▶ _WORK ORDER_: Check the records below for the word "none" and state how many lines contain it, replying with the number only.

▶ _TASK INPUTS_:
========================================
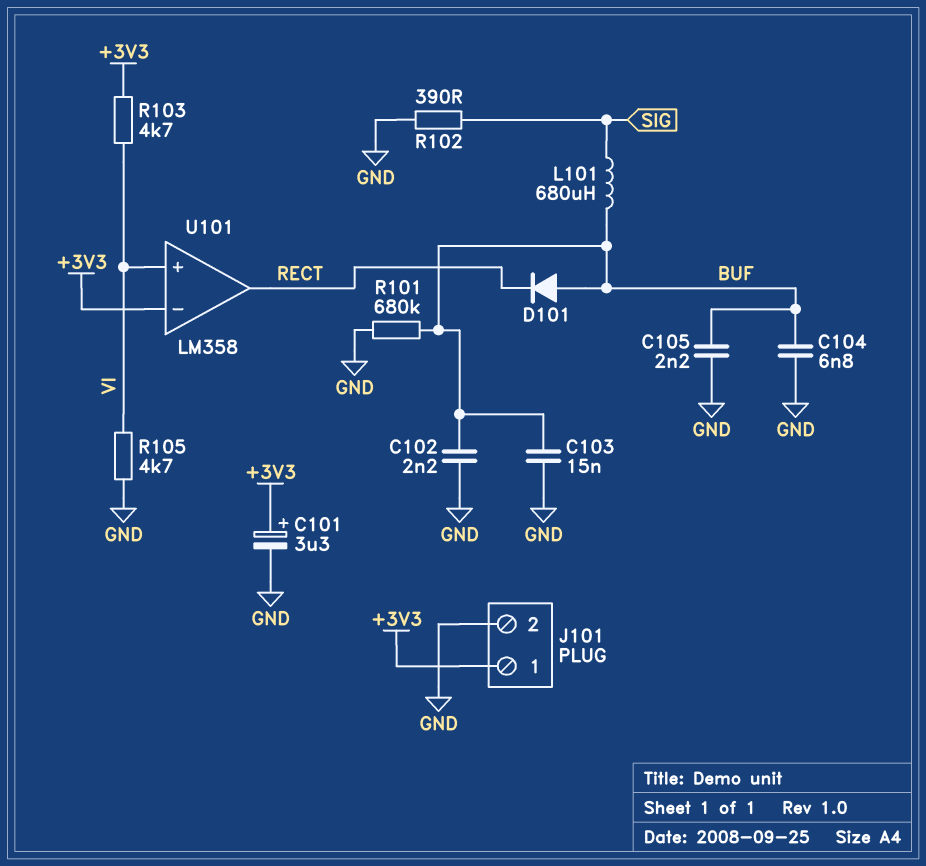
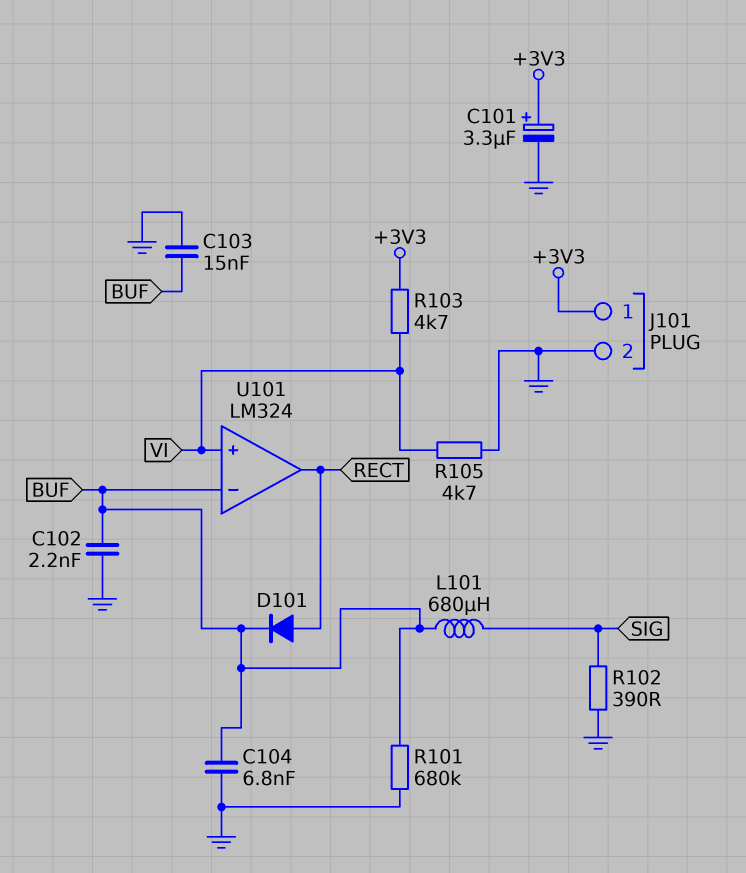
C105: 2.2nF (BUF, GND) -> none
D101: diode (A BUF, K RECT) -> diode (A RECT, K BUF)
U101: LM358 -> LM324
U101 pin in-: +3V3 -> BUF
========================================
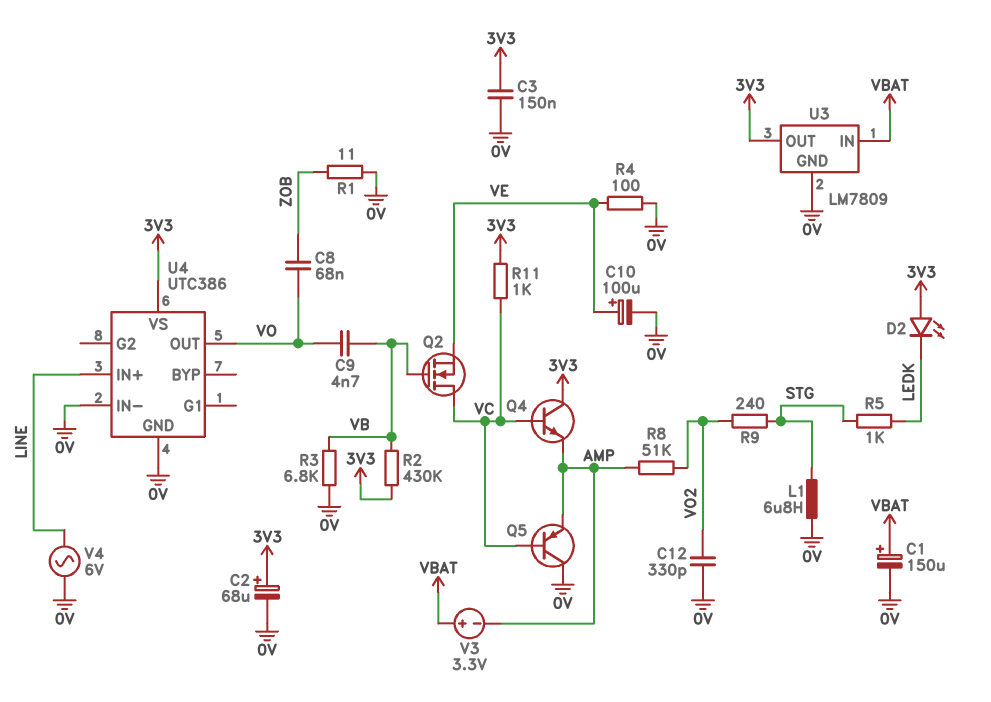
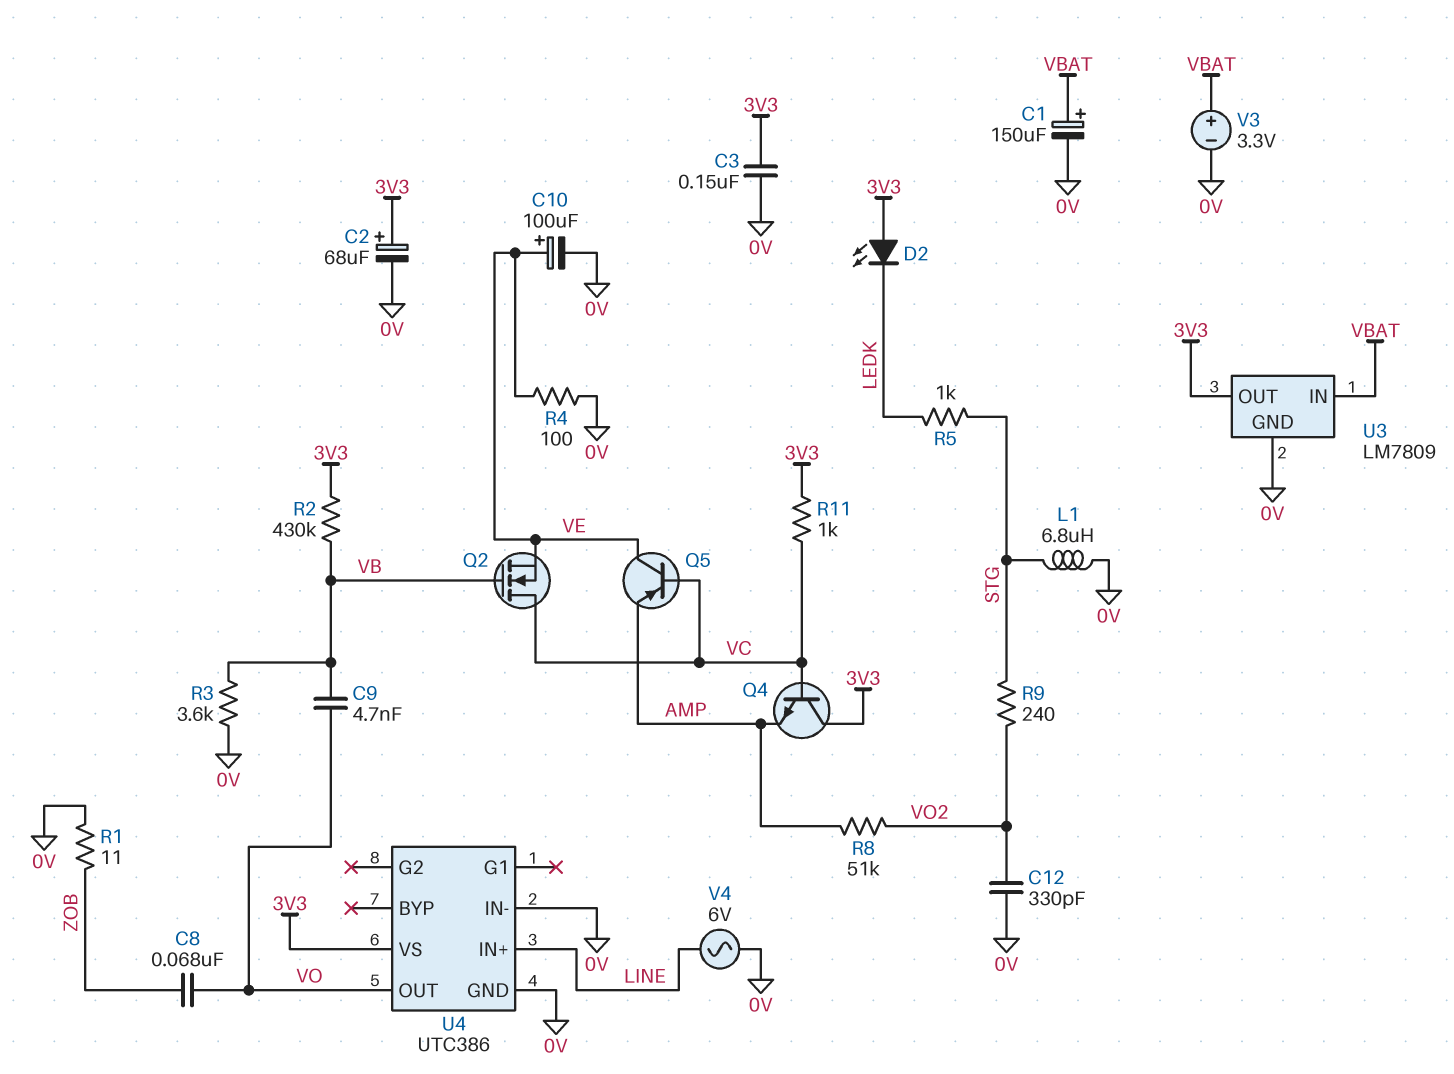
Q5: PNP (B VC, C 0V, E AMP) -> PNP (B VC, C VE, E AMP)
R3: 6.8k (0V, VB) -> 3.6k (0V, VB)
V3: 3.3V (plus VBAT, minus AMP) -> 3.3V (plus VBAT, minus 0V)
========================================
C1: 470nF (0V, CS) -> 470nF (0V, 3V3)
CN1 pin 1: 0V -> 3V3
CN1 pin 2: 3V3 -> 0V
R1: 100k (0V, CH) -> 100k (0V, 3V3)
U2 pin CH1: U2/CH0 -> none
========================================
▶ _ANSWER_: 2